ASSIGNMENT
Your output should be the lines from the one that contains "Soltec: [1078,249,1106,276] ->" to the end of the listing, transcribed exactly. Include nothing else.

◆ ◆ ◆ ◆ ◆

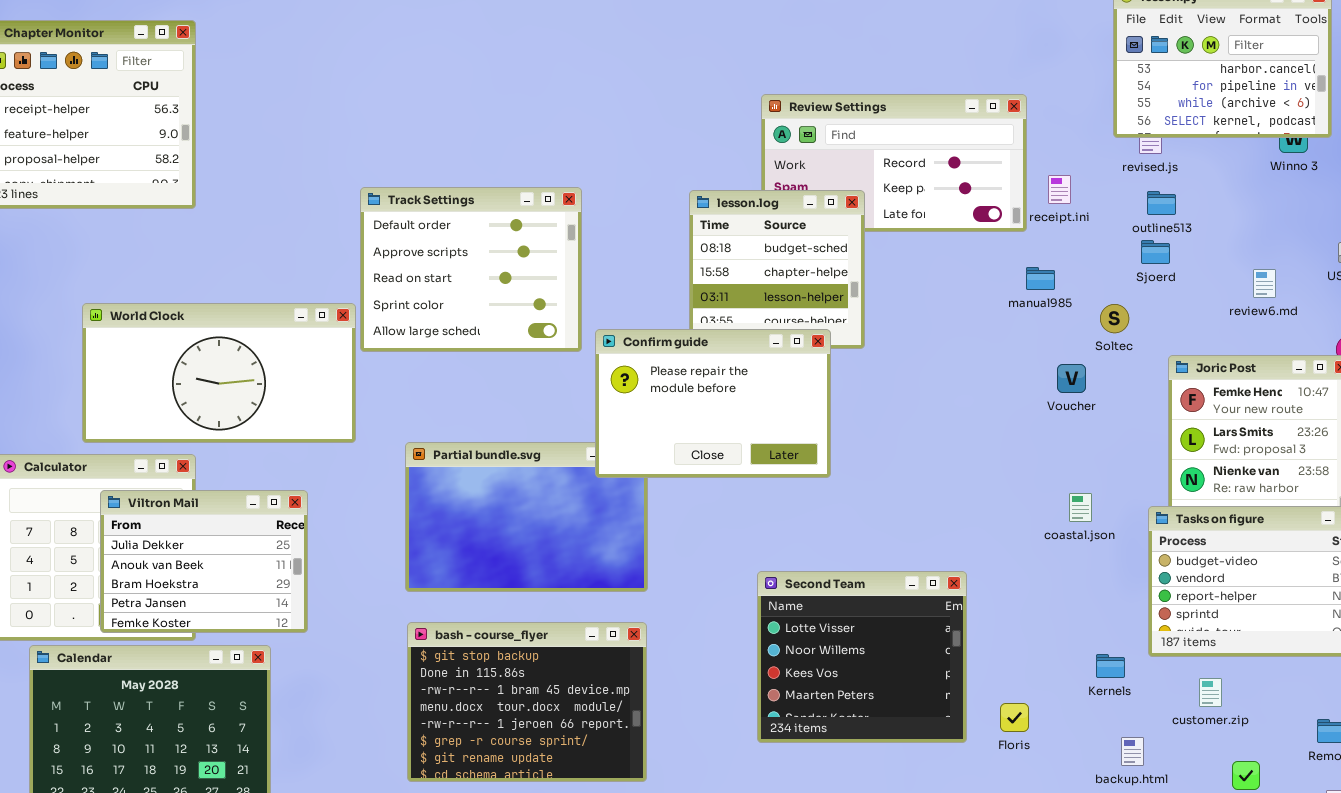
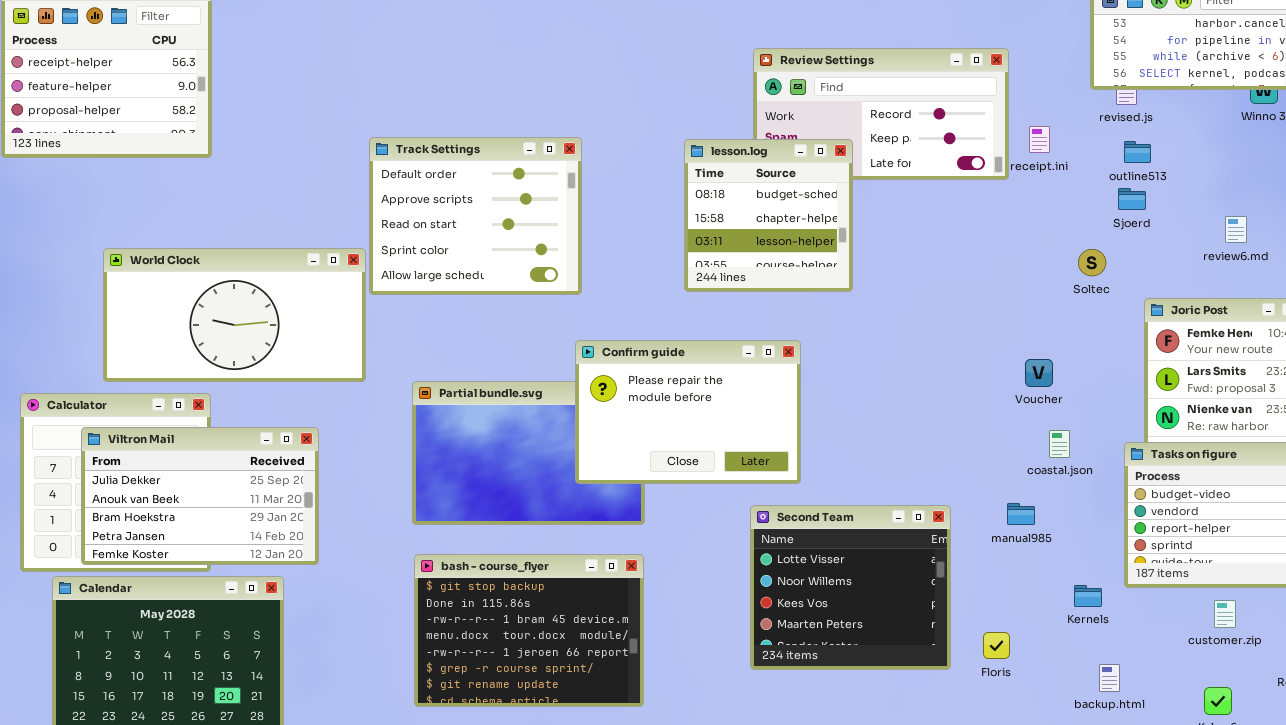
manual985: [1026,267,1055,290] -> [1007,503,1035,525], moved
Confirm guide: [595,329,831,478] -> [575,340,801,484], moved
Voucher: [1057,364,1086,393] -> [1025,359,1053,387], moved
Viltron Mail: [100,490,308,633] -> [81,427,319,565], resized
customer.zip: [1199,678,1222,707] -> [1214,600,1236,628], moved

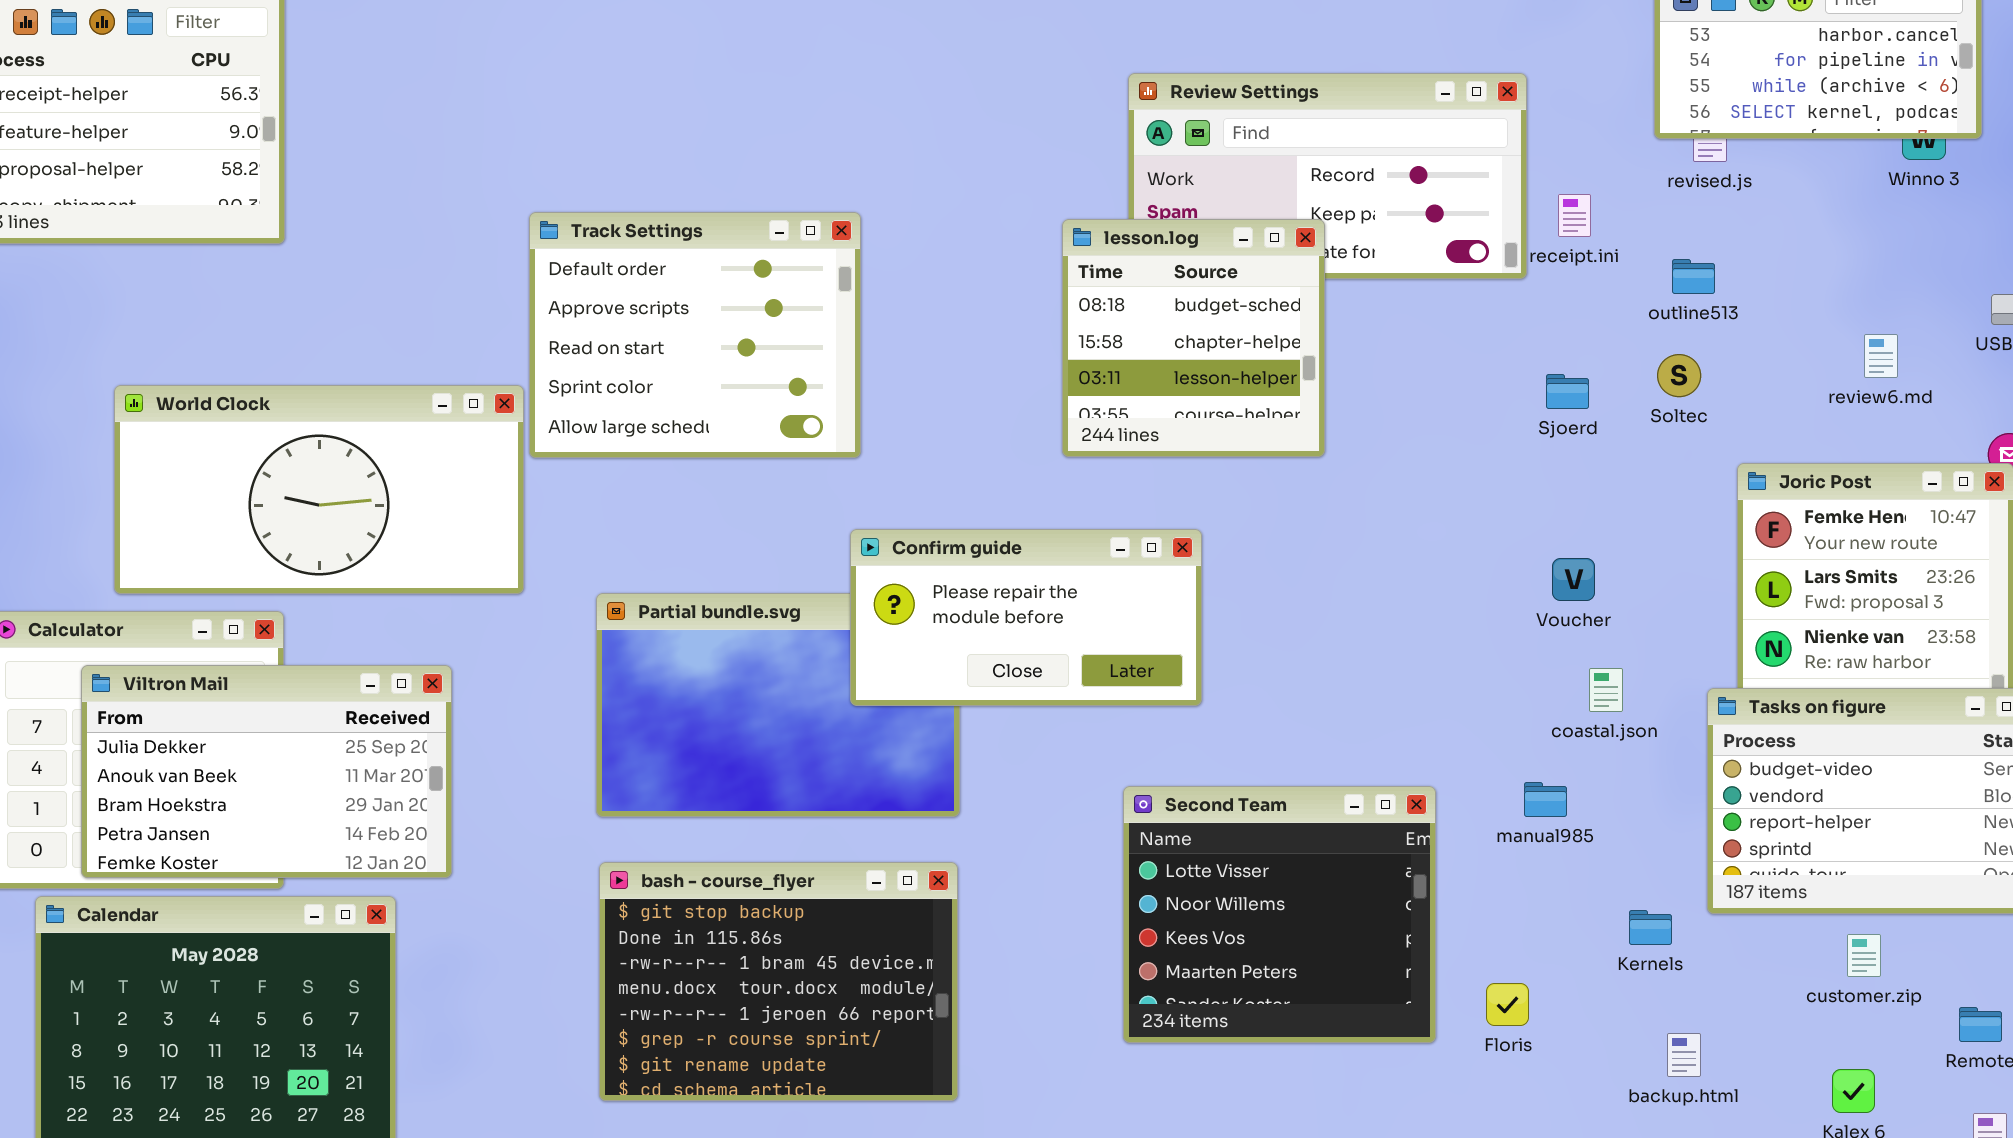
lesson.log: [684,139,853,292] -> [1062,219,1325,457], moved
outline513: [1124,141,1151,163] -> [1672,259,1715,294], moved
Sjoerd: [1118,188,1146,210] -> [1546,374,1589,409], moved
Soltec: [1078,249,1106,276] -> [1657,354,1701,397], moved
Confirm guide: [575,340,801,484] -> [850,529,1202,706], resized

◆ ◆ ◆ ◆ ◆

YOUR SOLUTION
Soltec: [1078,249,1106,276] -> [1657,354,1701,397], moved
Confirm guide: [575,340,801,484] -> [850,529,1202,706], resized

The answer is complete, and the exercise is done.